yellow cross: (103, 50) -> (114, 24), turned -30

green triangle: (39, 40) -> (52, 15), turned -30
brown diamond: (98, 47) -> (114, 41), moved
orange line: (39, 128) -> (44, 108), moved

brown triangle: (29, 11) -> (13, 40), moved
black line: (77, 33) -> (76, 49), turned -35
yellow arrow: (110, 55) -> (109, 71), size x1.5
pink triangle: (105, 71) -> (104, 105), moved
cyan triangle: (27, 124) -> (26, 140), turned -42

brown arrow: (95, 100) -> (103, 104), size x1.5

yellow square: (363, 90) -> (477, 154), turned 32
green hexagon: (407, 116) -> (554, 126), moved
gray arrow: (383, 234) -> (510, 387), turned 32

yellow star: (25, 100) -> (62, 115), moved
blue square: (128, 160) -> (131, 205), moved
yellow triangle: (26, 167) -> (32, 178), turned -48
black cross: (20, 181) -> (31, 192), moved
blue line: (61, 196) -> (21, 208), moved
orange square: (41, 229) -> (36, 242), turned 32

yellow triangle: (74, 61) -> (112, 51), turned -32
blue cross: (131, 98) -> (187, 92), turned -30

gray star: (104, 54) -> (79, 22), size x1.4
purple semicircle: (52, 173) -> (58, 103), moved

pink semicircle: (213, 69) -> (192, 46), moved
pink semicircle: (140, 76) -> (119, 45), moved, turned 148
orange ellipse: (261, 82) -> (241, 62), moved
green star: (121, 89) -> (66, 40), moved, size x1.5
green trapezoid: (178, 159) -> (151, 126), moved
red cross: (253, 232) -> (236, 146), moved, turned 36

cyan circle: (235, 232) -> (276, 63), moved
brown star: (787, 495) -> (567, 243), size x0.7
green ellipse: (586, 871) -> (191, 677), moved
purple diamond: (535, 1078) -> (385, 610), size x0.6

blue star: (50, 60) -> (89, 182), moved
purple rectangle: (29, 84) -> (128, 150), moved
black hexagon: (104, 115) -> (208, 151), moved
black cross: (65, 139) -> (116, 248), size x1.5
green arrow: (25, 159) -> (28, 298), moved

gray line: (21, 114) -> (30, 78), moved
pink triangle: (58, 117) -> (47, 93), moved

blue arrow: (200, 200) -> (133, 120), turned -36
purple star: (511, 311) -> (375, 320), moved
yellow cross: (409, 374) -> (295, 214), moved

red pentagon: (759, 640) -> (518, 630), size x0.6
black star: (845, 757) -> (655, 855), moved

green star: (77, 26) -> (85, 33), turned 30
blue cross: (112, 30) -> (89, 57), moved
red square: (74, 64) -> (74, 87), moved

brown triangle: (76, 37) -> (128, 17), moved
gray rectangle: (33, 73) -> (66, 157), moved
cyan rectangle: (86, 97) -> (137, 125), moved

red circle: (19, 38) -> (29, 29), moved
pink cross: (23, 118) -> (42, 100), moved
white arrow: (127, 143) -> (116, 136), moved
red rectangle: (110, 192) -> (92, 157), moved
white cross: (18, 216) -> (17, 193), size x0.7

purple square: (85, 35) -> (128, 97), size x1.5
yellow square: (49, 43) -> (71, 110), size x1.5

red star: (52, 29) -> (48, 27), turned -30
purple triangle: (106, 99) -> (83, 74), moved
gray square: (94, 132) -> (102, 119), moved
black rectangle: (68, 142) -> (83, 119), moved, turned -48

******

**DIRECTIONS:** Look through the data and show every line containing "semicircle".

**WRITTEN REPLY:**
purple semicircle: (52, 173) -> (58, 103), moved
pink semicircle: (213, 69) -> (192, 46), moved
pink semicircle: (140, 76) -> (119, 45), moved, turned 148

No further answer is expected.